[EXERCISE INPUT Boundary: Start]
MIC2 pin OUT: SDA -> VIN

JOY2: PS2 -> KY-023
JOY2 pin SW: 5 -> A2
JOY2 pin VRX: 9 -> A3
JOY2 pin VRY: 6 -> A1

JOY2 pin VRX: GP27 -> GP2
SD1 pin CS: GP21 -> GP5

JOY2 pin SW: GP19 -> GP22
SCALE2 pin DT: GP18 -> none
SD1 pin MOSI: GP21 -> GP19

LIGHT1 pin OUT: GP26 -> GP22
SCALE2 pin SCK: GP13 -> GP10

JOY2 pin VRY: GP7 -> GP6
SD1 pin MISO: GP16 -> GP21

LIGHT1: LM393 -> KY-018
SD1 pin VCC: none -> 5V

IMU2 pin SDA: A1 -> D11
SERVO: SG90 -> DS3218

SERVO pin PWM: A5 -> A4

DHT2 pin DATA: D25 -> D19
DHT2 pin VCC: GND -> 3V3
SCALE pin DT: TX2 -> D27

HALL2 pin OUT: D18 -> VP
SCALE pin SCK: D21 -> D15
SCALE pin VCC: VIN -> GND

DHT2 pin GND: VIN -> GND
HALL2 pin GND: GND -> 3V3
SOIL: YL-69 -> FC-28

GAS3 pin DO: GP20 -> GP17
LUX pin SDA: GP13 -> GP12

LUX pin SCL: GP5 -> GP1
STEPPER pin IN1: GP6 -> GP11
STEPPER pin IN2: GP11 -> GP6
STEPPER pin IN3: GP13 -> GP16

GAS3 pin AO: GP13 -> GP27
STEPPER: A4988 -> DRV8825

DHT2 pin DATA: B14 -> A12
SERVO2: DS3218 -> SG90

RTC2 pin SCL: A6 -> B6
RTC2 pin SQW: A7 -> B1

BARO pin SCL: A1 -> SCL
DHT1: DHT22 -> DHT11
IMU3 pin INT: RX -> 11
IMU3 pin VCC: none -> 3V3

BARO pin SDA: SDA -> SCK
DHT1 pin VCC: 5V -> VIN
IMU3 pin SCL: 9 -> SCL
[EXERCISE INPUT Boundary: End]
Every line from the one that has "SD1 pin VCC: none -> 5V" down to the last line above must be written out exactly, with both ends included and nothing else.

SD1 pin VCC: none -> 5V

IMU2 pin SDA: A1 -> D11
SERVO: SG90 -> DS3218

SERVO pin PWM: A5 -> A4

DHT2 pin DATA: D25 -> D19
DHT2 pin VCC: GND -> 3V3
SCALE pin DT: TX2 -> D27

HALL2 pin OUT: D18 -> VP
SCALE pin SCK: D21 -> D15
SCALE pin VCC: VIN -> GND

DHT2 pin GND: VIN -> GND
HALL2 pin GND: GND -> 3V3
SOIL: YL-69 -> FC-28

GAS3 pin DO: GP20 -> GP17
LUX pin SDA: GP13 -> GP12

LUX pin SCL: GP5 -> GP1
STEPPER pin IN1: GP6 -> GP11
STEPPER pin IN2: GP11 -> GP6
STEPPER pin IN3: GP13 -> GP16

GAS3 pin AO: GP13 -> GP27
STEPPER: A4988 -> DRV8825

DHT2 pin DATA: B14 -> A12
SERVO2: DS3218 -> SG90

RTC2 pin SCL: A6 -> B6
RTC2 pin SQW: A7 -> B1

BARO pin SCL: A1 -> SCL
DHT1: DHT22 -> DHT11
IMU3 pin INT: RX -> 11
IMU3 pin VCC: none -> 3V3

BARO pin SDA: SDA -> SCK
DHT1 pin VCC: 5V -> VIN
IMU3 pin SCL: 9 -> SCL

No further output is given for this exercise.